# Problem requirements
Only the tail of the listing is wanted: the line containing "in_first: [584, 250]" and all after it, repeated exactly, pictures omitted.
━━━━━━━━━━━━━━━━
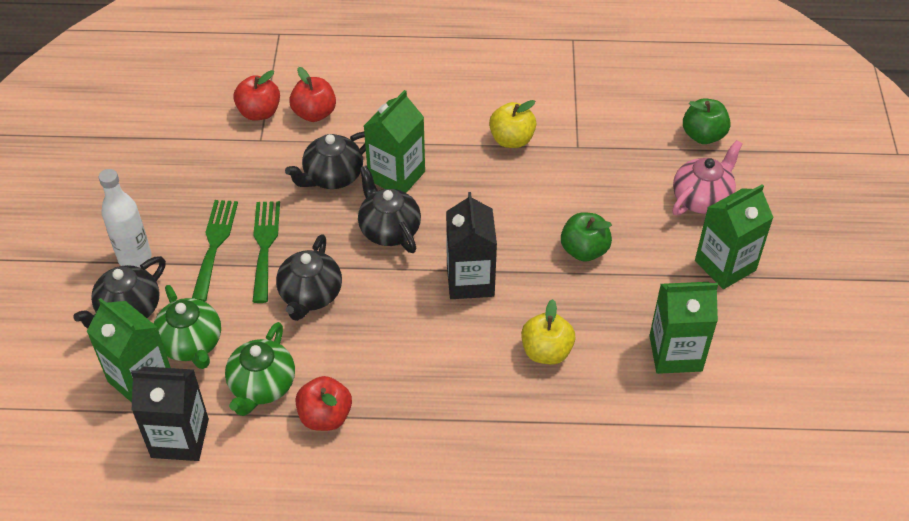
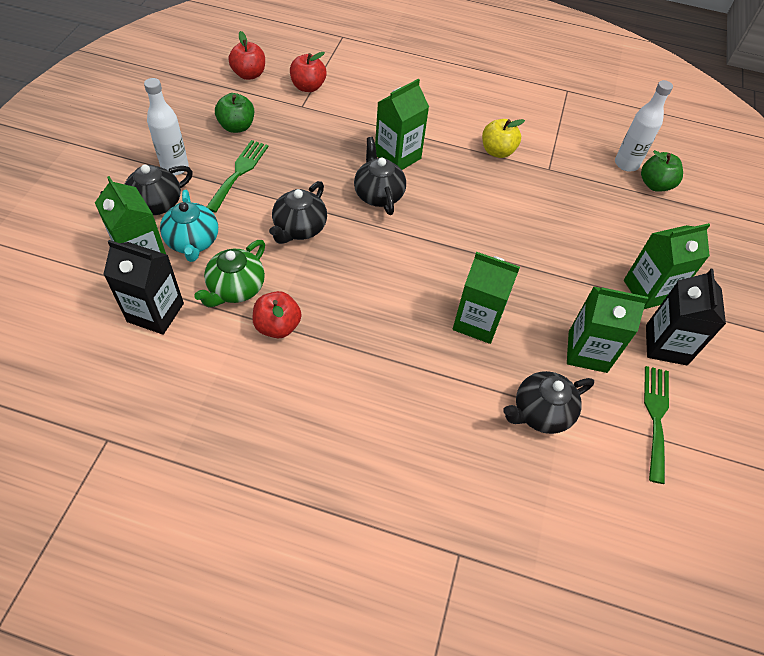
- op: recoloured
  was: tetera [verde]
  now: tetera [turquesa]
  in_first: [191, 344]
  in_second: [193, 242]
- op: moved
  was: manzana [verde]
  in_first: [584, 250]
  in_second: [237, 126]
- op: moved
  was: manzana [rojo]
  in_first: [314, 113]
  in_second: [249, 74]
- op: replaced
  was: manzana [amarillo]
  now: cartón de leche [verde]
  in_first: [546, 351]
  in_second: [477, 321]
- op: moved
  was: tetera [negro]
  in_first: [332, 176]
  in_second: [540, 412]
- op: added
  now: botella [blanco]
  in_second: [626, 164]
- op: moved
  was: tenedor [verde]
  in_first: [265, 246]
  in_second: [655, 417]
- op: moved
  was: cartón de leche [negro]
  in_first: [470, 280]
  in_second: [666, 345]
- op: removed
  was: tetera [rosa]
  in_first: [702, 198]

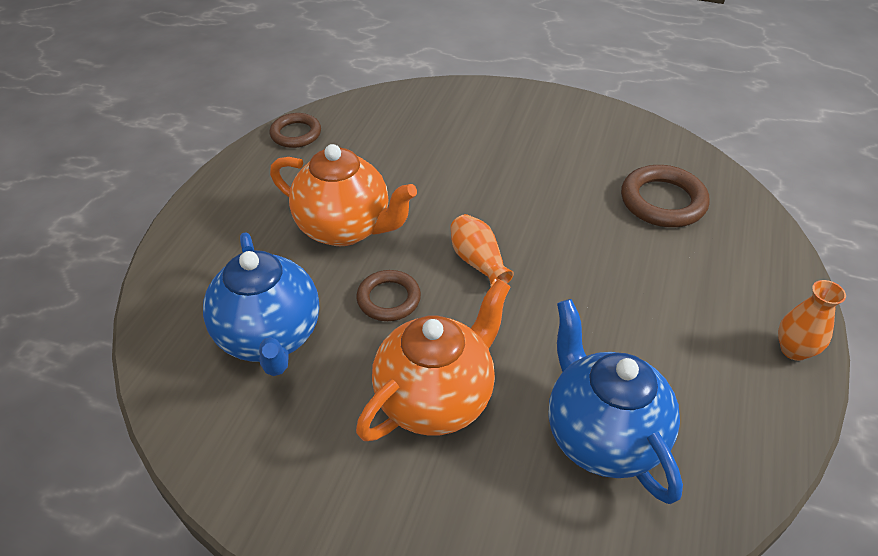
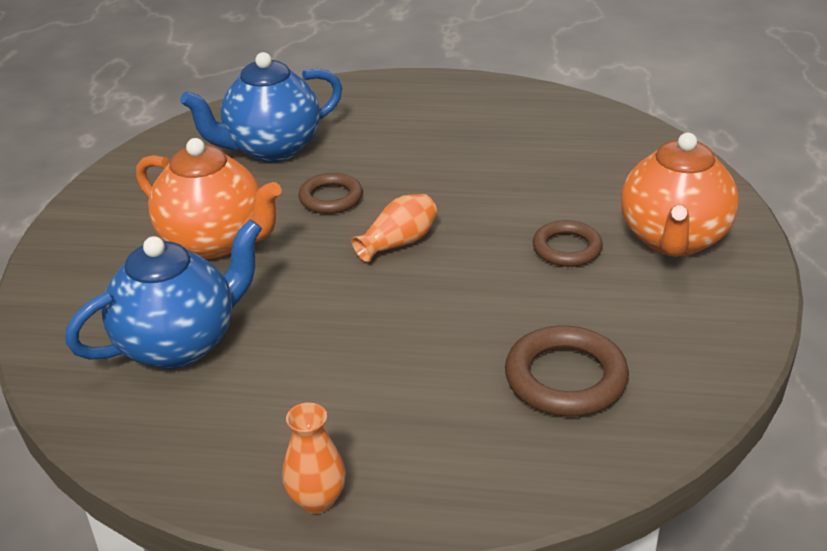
- op: moved
  was: anillo [marrón]
  in_first: [296, 134]
  in_second: [567, 248]
- op: moved
  was: tetera [naranja]
  in_first: [345, 228]
  in_second: [673, 240]

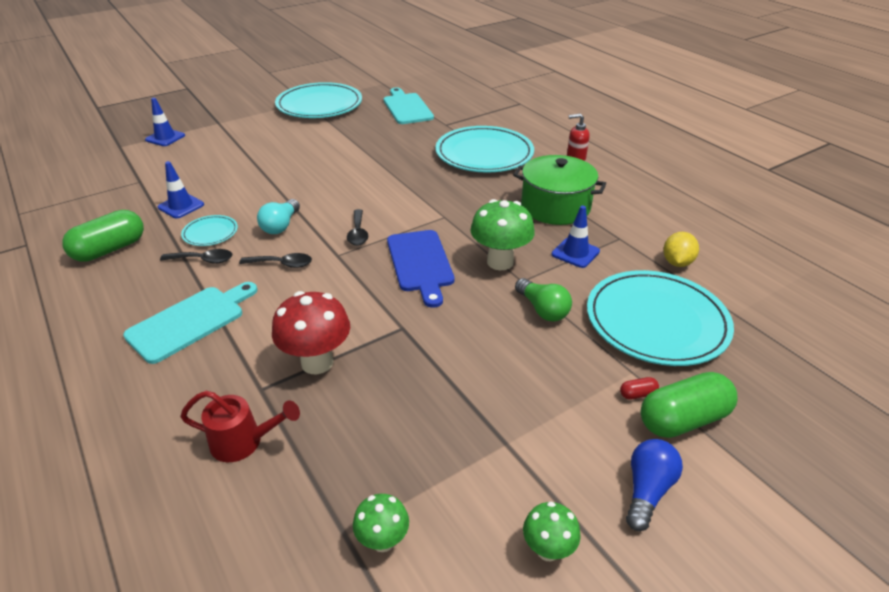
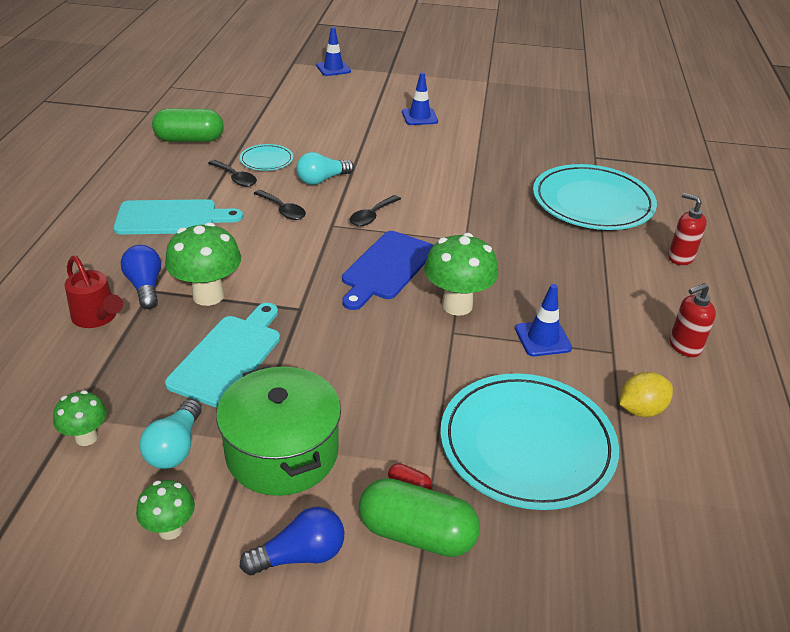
- op: added
  now: bombilla [azul]
  in_second: [145, 286]
- op: added
  now: bombilla [turquesa]
  in_second: [175, 447]
- op: recoloured
  was: seta [rojo]
  now: seta [verde]
  in_first: [317, 362]
  in_second: [208, 295]
- op: moved
  was: tabla de cortar [turquesa]
  in_first: [407, 108]
  in_second: [228, 356]
- op: moved
  was: olla [verde]
  in_first: [555, 207]
  in_second: [282, 452]
- op: moved
  was: cono de tráfico [azul]
  in_first: [181, 206]
  in_second: [419, 117]
- op: added
  now: dispensador de jabón [rojo]
  in_second: [684, 347]
- op: removed
  was: plato [turquesa]
  in_first: [319, 105]
- op: removed
  was: bombilla [verde]
  in_first: [542, 310]

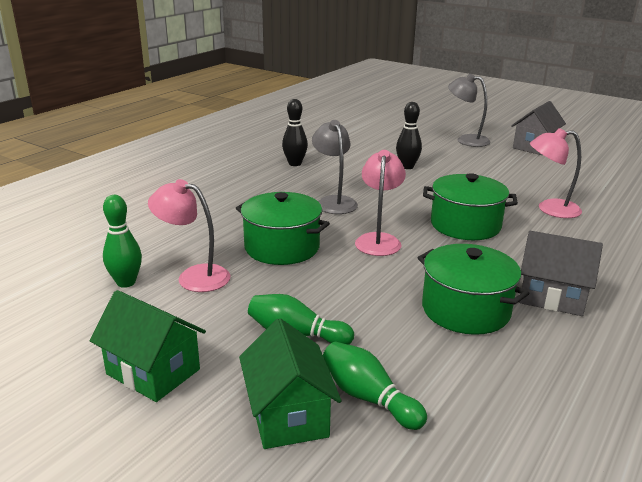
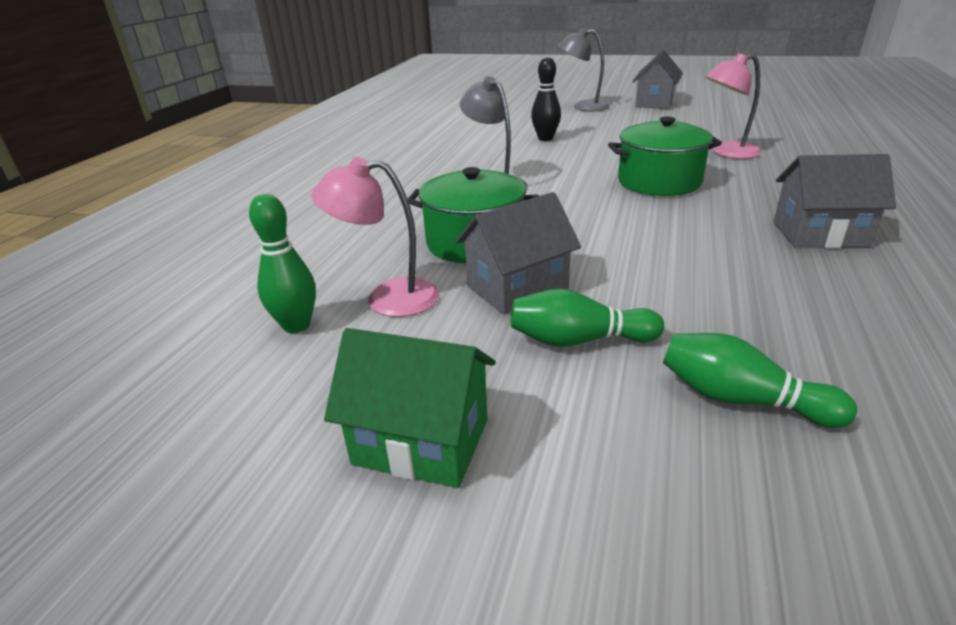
- op: added
  now: casa [gris]
  in_second: [517, 288]
- op: removed
  was: casa [verde]
  in_first: [288, 415]
- op: removed
  was: bolo [negro]
  in_first: [295, 164]
- op: removed
  was: lámpara [rosa]
  in_first: [378, 240]
- op: removed
  was: olla [verde]
  in_first: [465, 310]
━━━━━━━━━━━━━━━━
# Task solution
  in_first: [584, 250]
  in_second: [237, 126]
- op: moved
  was: manzana [rojo]
  in_first: [314, 113]
  in_second: [249, 74]
- op: replaced
  was: manzana [amarillo]
  now: cartón de leche [verde]
  in_first: [546, 351]
  in_second: [477, 321]
- op: moved
  was: tetera [negro]
  in_first: [332, 176]
  in_second: [540, 412]
- op: added
  now: botella [blanco]
  in_second: [626, 164]
- op: moved
  was: tenedor [verde]
  in_first: [265, 246]
  in_second: [655, 417]
- op: moved
  was: cartón de leche [negro]
  in_first: [470, 280]
  in_second: [666, 345]
- op: removed
  was: tetera [rosa]
  in_first: [702, 198]

- op: moved
  was: anillo [marrón]
  in_first: [296, 134]
  in_second: [567, 248]
- op: moved
  was: tetera [naranja]
  in_first: [345, 228]
  in_second: [673, 240]

- op: added
  now: bombilla [azul]
  in_second: [145, 286]
- op: added
  now: bombilla [turquesa]
  in_second: [175, 447]
- op: recoloured
  was: seta [rojo]
  now: seta [verde]
  in_first: [317, 362]
  in_second: [208, 295]
- op: moved
  was: tabla de cortar [turquesa]
  in_first: [407, 108]
  in_second: [228, 356]
- op: moved
  was: olla [verde]
  in_first: [555, 207]
  in_second: [282, 452]
- op: moved
  was: cono de tráfico [azul]
  in_first: [181, 206]
  in_second: [419, 117]
- op: added
  now: dispensador de jabón [rojo]
  in_second: [684, 347]
- op: removed
  was: plato [turquesa]
  in_first: [319, 105]
- op: removed
  was: bombilla [verde]
  in_first: [542, 310]

- op: added
  now: casa [gris]
  in_second: [517, 288]
- op: removed
  was: casa [verde]
  in_first: [288, 415]
- op: removed
  was: bolo [negro]
  in_first: [295, 164]
- op: removed
  was: lámpara [rosa]
  in_first: [378, 240]
- op: removed
  was: olla [verde]
  in_first: [465, 310]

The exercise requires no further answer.